(EXTRACTED DATA Opens)

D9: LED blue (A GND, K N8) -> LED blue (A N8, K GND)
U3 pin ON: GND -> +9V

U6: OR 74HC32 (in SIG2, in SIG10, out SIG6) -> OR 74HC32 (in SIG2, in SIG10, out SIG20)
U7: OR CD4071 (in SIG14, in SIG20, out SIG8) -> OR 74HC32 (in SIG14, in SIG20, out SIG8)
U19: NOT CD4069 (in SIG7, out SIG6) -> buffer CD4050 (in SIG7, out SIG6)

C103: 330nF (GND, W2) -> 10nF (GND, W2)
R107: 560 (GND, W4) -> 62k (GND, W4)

(EXTRACTED DATA Closes)

ASSIGNMENT - Extract every record and return it verbatim.

ANSWER BOX -
D9: LED blue (A GND, K N8) -> LED blue (A N8, K GND)
U3 pin ON: GND -> +9V

U6: OR 74HC32 (in SIG2, in SIG10, out SIG6) -> OR 74HC32 (in SIG2, in SIG10, out SIG20)
U7: OR CD4071 (in SIG14, in SIG20, out SIG8) -> OR 74HC32 (in SIG14, in SIG20, out SIG8)
U19: NOT CD4069 (in SIG7, out SIG6) -> buffer CD4050 (in SIG7, out SIG6)

C103: 330nF (GND, W2) -> 10nF (GND, W2)
R107: 560 (GND, W4) -> 62k (GND, W4)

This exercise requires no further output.